YOUR OBJECTIVE ▸ Quote all of the data exactly as given. Skip every picture it contains.

=== DATASET SECTION ===

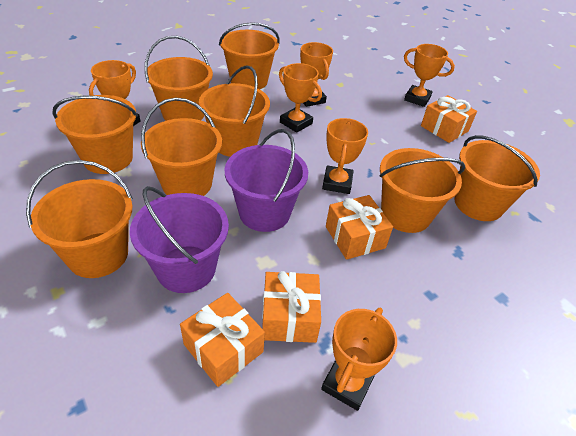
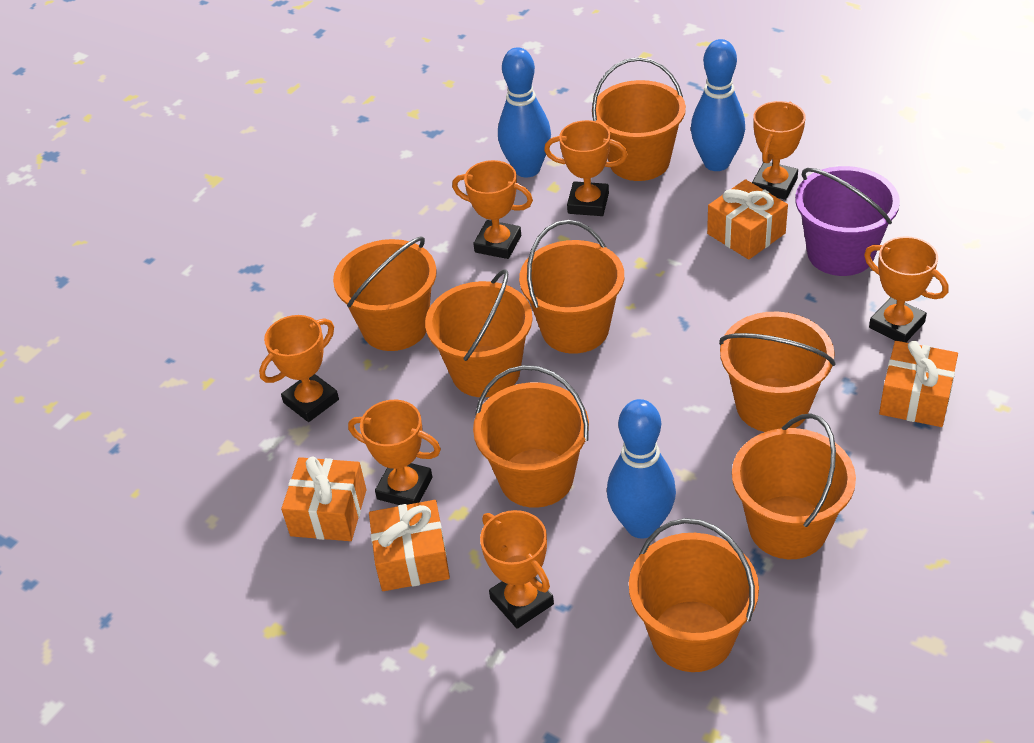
blue bowling pin: 0 -> 3
orange trophy: 6 -> 7
purple bucket: 2 -> 1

===

PROBLEM SOLUTION ▸
blue bowling pin: 0 -> 3
orange trophy: 6 -> 7
purple bucket: 2 -> 1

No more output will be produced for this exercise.